Input

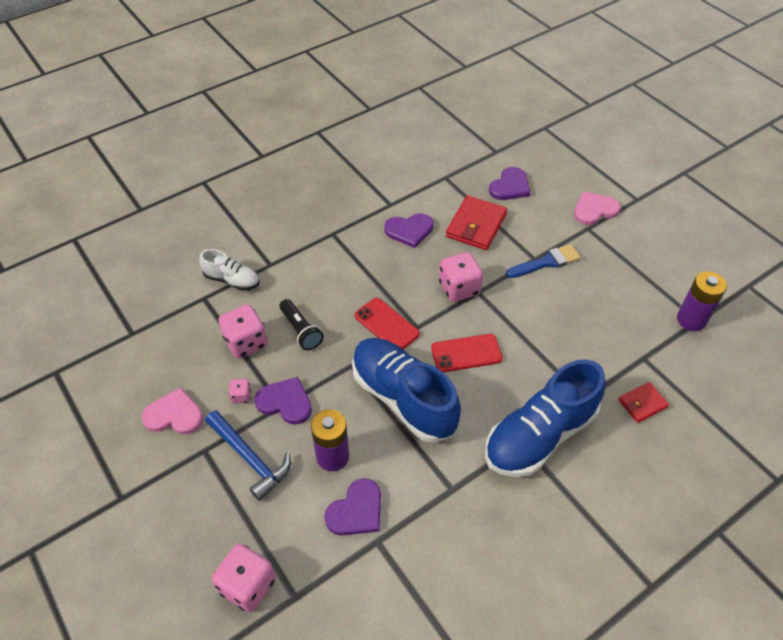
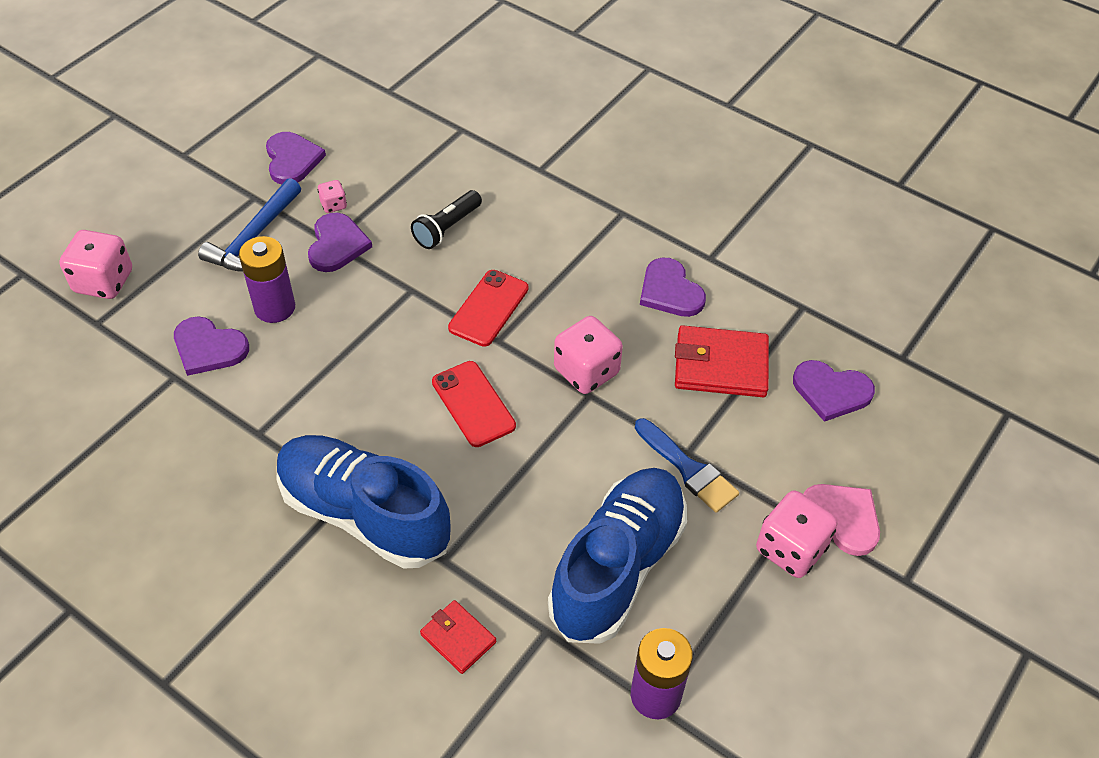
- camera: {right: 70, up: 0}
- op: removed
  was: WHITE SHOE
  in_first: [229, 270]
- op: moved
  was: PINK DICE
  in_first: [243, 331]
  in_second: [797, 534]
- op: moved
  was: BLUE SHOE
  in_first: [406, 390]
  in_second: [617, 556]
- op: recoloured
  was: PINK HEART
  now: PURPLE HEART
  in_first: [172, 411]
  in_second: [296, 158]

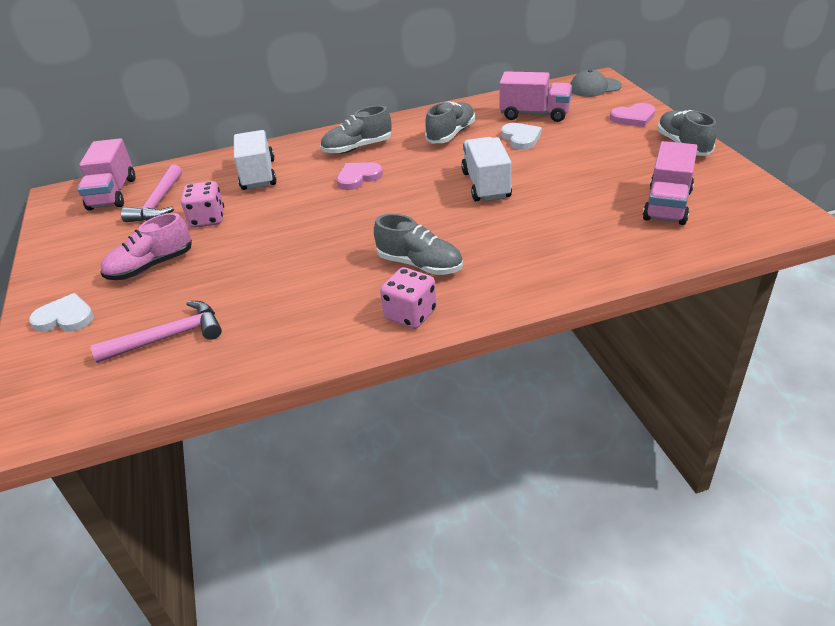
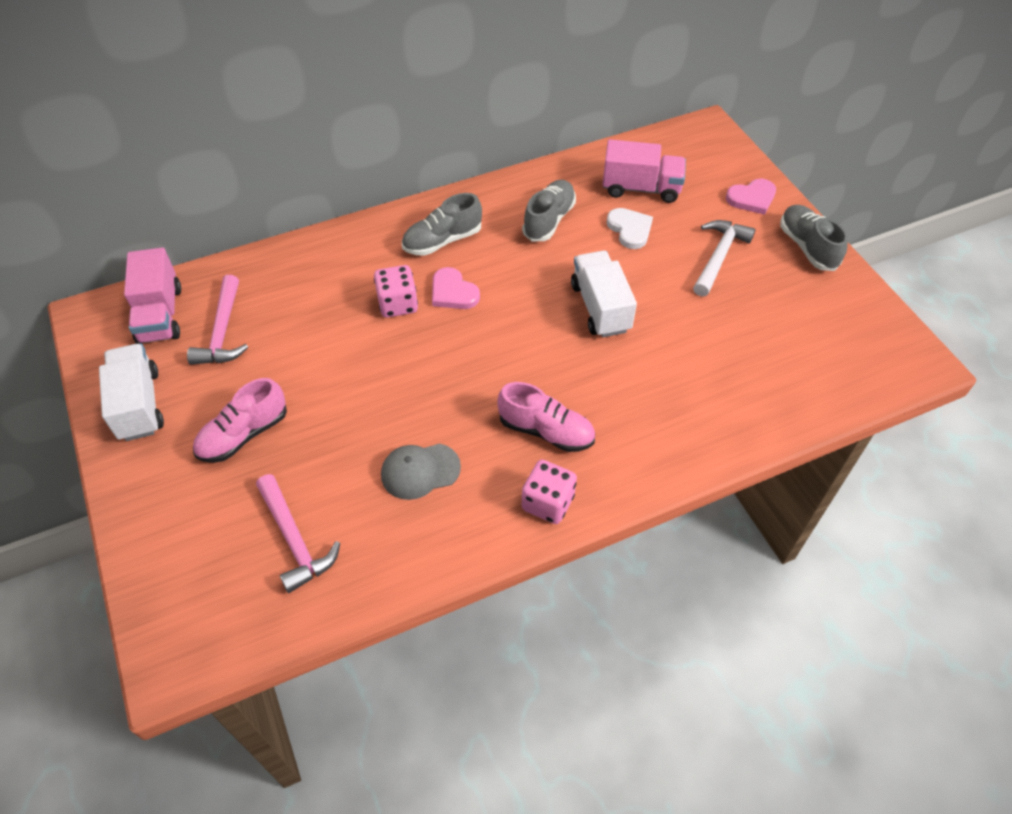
- camera: {right: -10, up: 15}
- op: moved
  was: GREY CAP
  in_first: [596, 83]
  in_second: [421, 471]
- op: moved
  was: WHITE TRUCK
  in_first: [255, 160]
  in_second: [131, 392]
- op: removed
  was: PINK TRUCK
  in_first: [670, 183]
- op: turned
  was: PINK HEART
  in_first: [359, 176]
  in_second: [456, 288]
  clockwise: -90
- op: moved
  was: PINK DICE
  in_first: [202, 204]
  in_second: [396, 291]
- op: recoloured
  was: GREY SHOE
  now: PINK SHOE
  in_first: [418, 244]
  in_second: [546, 417]
- op: removed
  was: WHITE HEART
  in_first: [61, 312]
- op: turned
  was: PINK HAMMER
  in_first: [156, 332]
  in_second: [298, 533]
  clockwise: 90
- op: added
  now: WHITE HAMMER
  in_second: [724, 258]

Work request
For this answer, retype the lines from the start of the listing through the line that holds "in_first: [172, 411]", inclusive, exactly and without pictures.

Task output
- camera: {right: 70, up: 0}
- op: removed
  was: WHITE SHOE
  in_first: [229, 270]
- op: moved
  was: PINK DICE
  in_first: [243, 331]
  in_second: [797, 534]
- op: moved
  was: BLUE SHOE
  in_first: [406, 390]
  in_second: [617, 556]
- op: recoloured
  was: PINK HEART
  now: PURPLE HEART
  in_first: [172, 411]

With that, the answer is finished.